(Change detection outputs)
▬▬▬
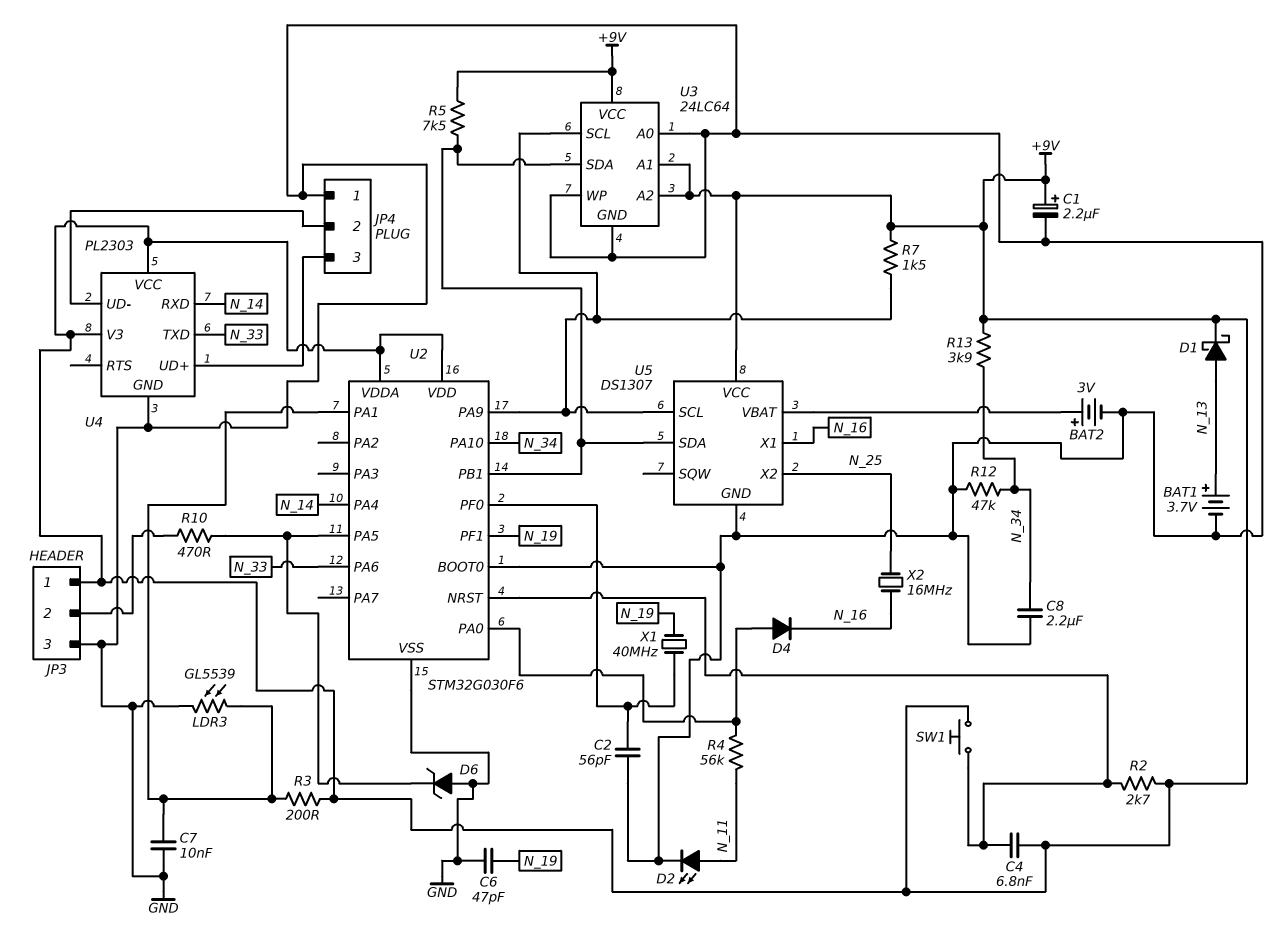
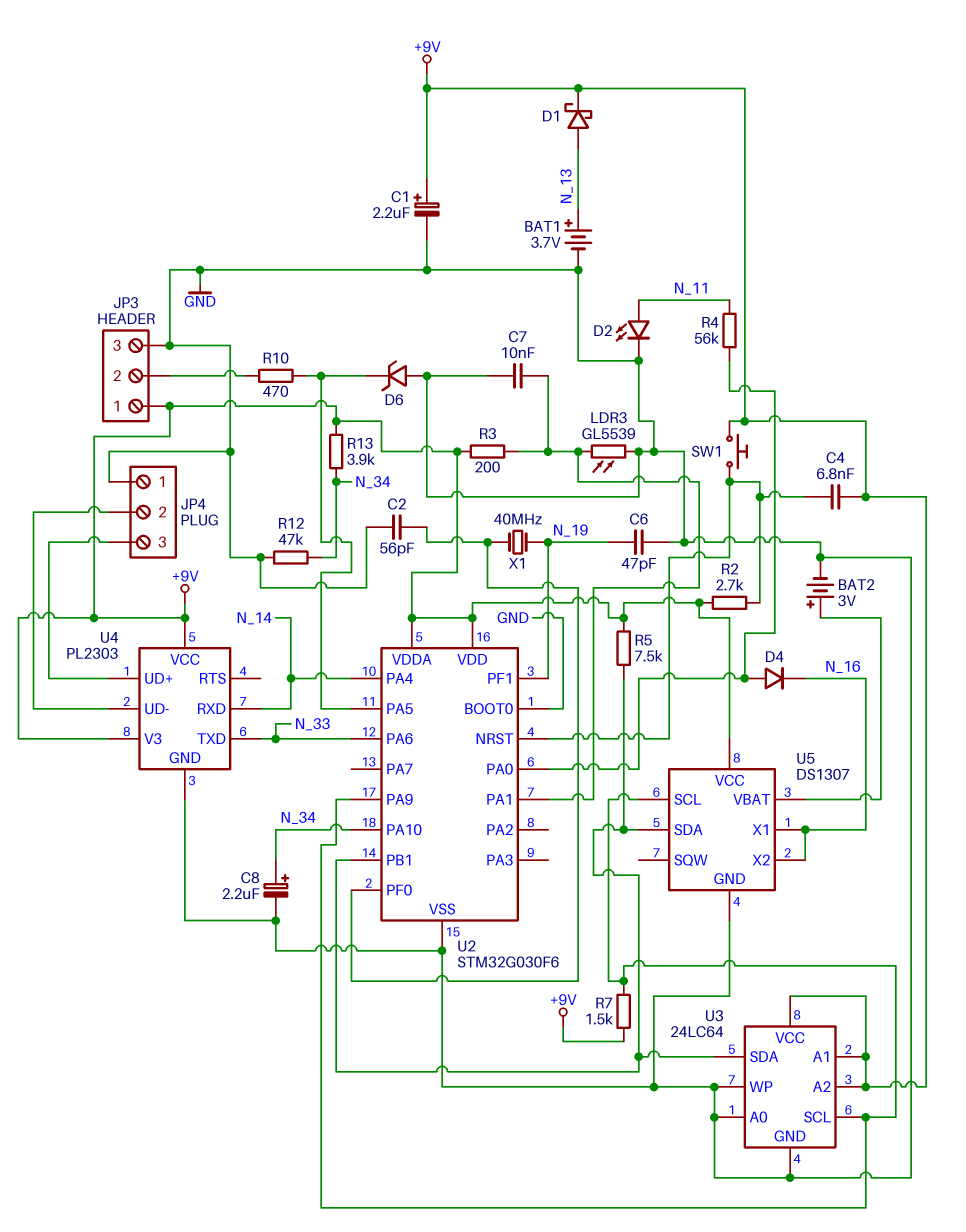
C8: 2.2uF (GND, N_34) -> 2.2uF (plus N_34, minus GND)
U5 pin X2: N_25 -> N_16
X2: 16MHz (N_16, N_25) -> none

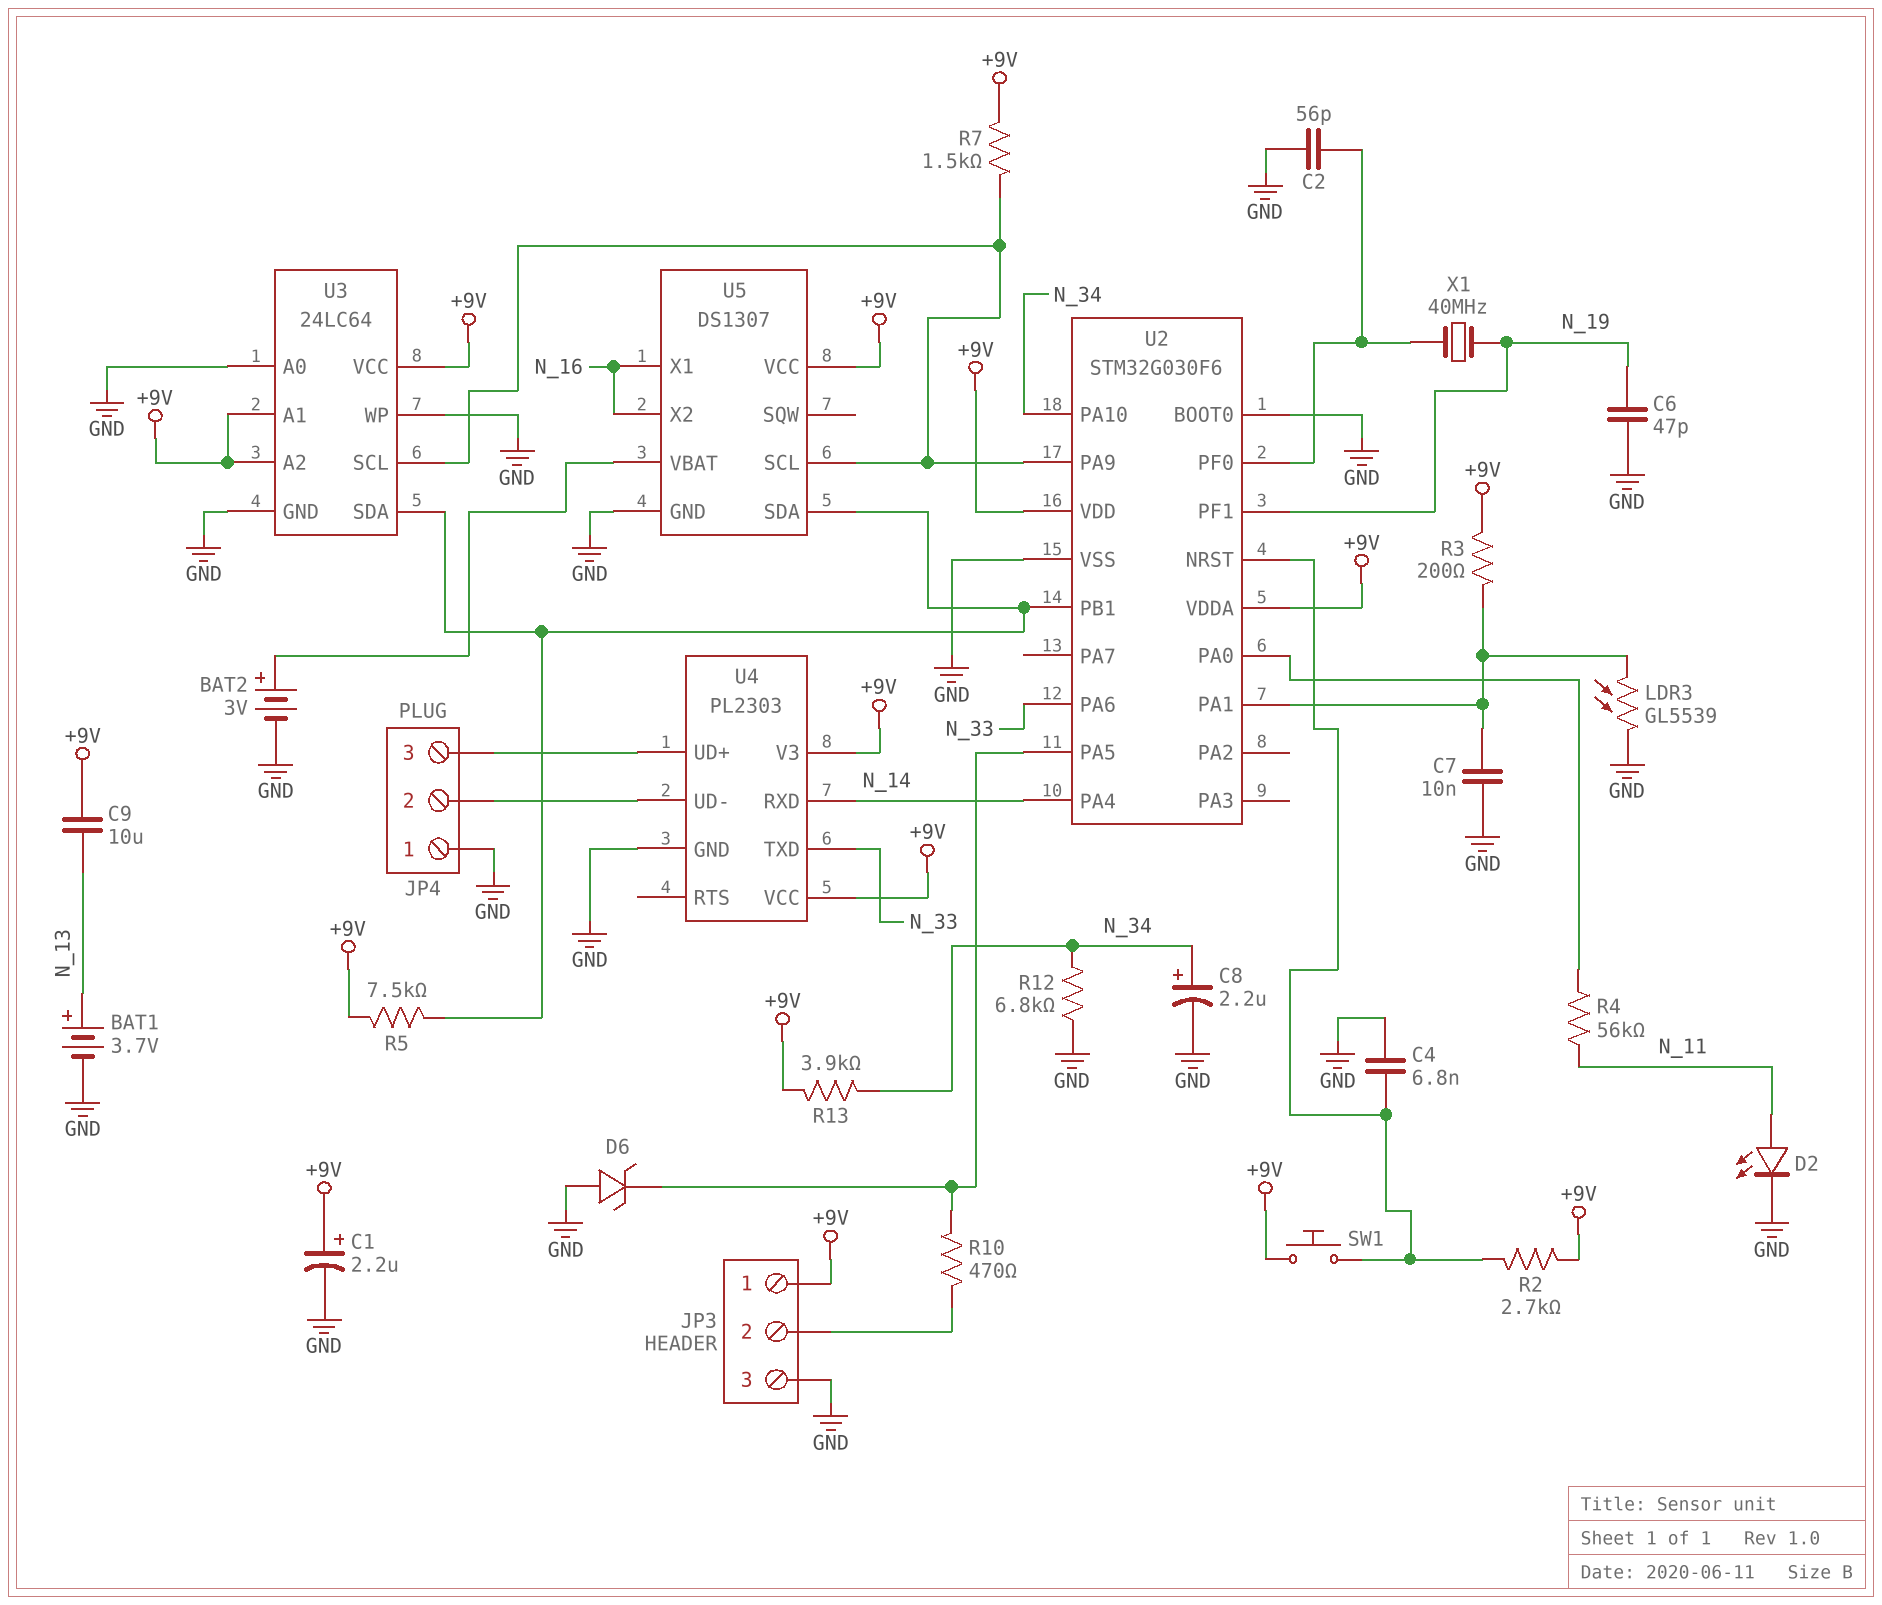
C4: 6.8nF (+9V, U2/NRST) -> 6.8nF (GND, U2/NRST)
C9: none -> 10uF (+9V, N_13)
D1: schottky (A N_13, K +9V) -> none
D4: diode (A U2/PA0, K N_16) -> none
R12: 47k (GND, N_34) -> 6.8k (GND, N_34)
▬▬▬
• [What you should do] The reply should hold every line of the records unchanged and no pictures.

• [Response to the task]
C8: 2.2uF (GND, N_34) -> 2.2uF (plus N_34, minus GND)
U5 pin X2: N_25 -> N_16
X2: 16MHz (N_16, N_25) -> none

C4: 6.8nF (+9V, U2/NRST) -> 6.8nF (GND, U2/NRST)
C9: none -> 10uF (+9V, N_13)
D1: schottky (A N_13, K +9V) -> none
D4: diode (A U2/PA0, K N_16) -> none
R12: 47k (GND, N_34) -> 6.8k (GND, N_34)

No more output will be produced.